[Extracted entries — start]

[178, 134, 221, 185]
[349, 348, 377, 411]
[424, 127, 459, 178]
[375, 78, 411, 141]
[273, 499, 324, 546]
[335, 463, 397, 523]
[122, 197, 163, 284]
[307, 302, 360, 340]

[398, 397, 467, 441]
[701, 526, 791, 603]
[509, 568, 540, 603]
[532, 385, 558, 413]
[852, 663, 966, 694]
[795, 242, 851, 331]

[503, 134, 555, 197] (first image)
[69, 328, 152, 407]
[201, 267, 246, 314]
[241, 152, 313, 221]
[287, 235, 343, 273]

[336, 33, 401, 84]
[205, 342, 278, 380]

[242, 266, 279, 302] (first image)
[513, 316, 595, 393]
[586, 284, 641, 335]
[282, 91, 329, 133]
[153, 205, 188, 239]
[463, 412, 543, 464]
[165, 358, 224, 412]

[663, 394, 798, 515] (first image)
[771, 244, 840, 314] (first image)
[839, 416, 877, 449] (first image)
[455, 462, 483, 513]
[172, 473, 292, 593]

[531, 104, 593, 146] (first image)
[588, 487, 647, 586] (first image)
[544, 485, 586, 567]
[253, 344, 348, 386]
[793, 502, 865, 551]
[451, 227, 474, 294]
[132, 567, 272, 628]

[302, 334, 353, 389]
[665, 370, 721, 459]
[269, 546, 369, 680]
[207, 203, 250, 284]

[Extracted entries — finish]

Exercise description: In full and word for word, restate the data.

Output below:
[178, 134, 221, 185]
[349, 348, 377, 411]
[424, 127, 459, 178]
[375, 78, 411, 141]
[273, 499, 324, 546]
[335, 463, 397, 523]
[122, 197, 163, 284]
[307, 302, 360, 340]

[398, 397, 467, 441]
[701, 526, 791, 603]
[509, 568, 540, 603]
[532, 385, 558, 413]
[852, 663, 966, 694]
[795, 242, 851, 331]

[503, 134, 555, 197] (first image)
[69, 328, 152, 407]
[201, 267, 246, 314]
[241, 152, 313, 221]
[287, 235, 343, 273]

[336, 33, 401, 84]
[205, 342, 278, 380]

[242, 266, 279, 302] (first image)
[513, 316, 595, 393]
[586, 284, 641, 335]
[282, 91, 329, 133]
[153, 205, 188, 239]
[463, 412, 543, 464]
[165, 358, 224, 412]

[663, 394, 798, 515] (first image)
[771, 244, 840, 314] (first image)
[839, 416, 877, 449] (first image)
[455, 462, 483, 513]
[172, 473, 292, 593]

[531, 104, 593, 146] (first image)
[588, 487, 647, 586] (first image)
[544, 485, 586, 567]
[253, 344, 348, 386]
[793, 502, 865, 551]
[451, 227, 474, 294]
[132, 567, 272, 628]

[302, 334, 353, 389]
[665, 370, 721, 459]
[269, 546, 369, 680]
[207, 203, 250, 284]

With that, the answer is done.